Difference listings
━━━
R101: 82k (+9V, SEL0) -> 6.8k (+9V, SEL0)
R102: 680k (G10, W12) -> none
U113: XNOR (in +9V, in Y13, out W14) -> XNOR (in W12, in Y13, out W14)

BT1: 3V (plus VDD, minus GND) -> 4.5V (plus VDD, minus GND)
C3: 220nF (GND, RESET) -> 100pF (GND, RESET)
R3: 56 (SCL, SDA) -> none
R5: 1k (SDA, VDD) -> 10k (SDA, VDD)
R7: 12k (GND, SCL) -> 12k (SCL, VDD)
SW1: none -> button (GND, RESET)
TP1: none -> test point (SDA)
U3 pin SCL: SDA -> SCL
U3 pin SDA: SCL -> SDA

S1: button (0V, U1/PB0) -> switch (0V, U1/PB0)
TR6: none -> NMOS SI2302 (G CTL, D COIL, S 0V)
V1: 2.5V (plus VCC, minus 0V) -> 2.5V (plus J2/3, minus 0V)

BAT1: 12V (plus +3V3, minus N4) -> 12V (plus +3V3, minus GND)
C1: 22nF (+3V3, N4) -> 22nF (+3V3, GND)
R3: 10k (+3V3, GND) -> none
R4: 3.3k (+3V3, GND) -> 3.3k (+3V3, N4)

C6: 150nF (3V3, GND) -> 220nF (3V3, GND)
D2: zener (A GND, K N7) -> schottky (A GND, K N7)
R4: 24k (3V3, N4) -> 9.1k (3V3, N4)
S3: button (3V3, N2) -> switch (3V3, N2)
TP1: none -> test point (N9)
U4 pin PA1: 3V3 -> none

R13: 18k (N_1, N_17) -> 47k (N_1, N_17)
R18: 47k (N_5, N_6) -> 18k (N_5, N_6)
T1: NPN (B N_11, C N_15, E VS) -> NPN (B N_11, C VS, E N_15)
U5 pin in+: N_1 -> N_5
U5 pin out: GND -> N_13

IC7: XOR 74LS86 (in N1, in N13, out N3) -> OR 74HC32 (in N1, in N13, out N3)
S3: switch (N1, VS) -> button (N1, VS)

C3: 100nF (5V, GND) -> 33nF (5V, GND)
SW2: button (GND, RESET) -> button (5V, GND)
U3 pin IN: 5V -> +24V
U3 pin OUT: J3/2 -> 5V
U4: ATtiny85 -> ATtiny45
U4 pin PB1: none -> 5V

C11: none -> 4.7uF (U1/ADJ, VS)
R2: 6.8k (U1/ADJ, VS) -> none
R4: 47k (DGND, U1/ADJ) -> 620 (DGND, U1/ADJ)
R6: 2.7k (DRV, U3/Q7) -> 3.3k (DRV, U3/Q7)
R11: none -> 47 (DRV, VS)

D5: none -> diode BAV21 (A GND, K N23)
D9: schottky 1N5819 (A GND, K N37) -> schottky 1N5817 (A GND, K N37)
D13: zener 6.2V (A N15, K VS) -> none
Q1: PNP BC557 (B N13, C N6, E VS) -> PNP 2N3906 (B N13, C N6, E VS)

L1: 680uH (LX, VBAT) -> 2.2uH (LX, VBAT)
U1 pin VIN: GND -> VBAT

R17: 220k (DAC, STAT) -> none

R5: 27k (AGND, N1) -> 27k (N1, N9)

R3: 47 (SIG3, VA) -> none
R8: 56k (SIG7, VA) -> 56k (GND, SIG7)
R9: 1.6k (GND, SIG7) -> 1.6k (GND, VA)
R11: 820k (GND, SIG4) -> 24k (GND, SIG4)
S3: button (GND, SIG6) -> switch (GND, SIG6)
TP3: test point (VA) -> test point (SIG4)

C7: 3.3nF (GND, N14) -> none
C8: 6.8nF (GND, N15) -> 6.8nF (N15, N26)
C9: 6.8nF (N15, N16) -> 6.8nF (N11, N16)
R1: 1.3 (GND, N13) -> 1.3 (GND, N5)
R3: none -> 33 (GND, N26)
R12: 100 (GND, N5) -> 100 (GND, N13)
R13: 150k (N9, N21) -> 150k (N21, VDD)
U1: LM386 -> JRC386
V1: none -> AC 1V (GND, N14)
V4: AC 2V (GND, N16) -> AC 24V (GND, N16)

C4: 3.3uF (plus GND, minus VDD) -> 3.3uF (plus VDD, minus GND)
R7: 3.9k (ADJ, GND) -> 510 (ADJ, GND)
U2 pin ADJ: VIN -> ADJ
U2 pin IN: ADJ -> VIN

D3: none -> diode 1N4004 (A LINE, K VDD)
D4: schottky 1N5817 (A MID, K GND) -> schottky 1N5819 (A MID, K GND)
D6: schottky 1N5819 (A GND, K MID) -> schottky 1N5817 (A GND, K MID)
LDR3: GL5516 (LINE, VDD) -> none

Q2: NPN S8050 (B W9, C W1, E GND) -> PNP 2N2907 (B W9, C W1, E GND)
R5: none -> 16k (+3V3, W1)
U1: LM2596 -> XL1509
━━━
Return the lines above precisely as they appear, beginning at the first line and ending at the line with "V1: 2.5V (plus", and nothing after it.

Response below >>
R101: 82k (+9V, SEL0) -> 6.8k (+9V, SEL0)
R102: 680k (G10, W12) -> none
U113: XNOR (in +9V, in Y13, out W14) -> XNOR (in W12, in Y13, out W14)

BT1: 3V (plus VDD, minus GND) -> 4.5V (plus VDD, minus GND)
C3: 220nF (GND, RESET) -> 100pF (GND, RESET)
R3: 56 (SCL, SDA) -> none
R5: 1k (SDA, VDD) -> 10k (SDA, VDD)
R7: 12k (GND, SCL) -> 12k (SCL, VDD)
SW1: none -> button (GND, RESET)
TP1: none -> test point (SDA)
U3 pin SCL: SDA -> SCL
U3 pin SDA: SCL -> SDA

S1: button (0V, U1/PB0) -> switch (0V, U1/PB0)
TR6: none -> NMOS SI2302 (G CTL, D COIL, S 0V)
V1: 2.5V (plus VCC, minus 0V) -> 2.5V (plus J2/3, minus 0V)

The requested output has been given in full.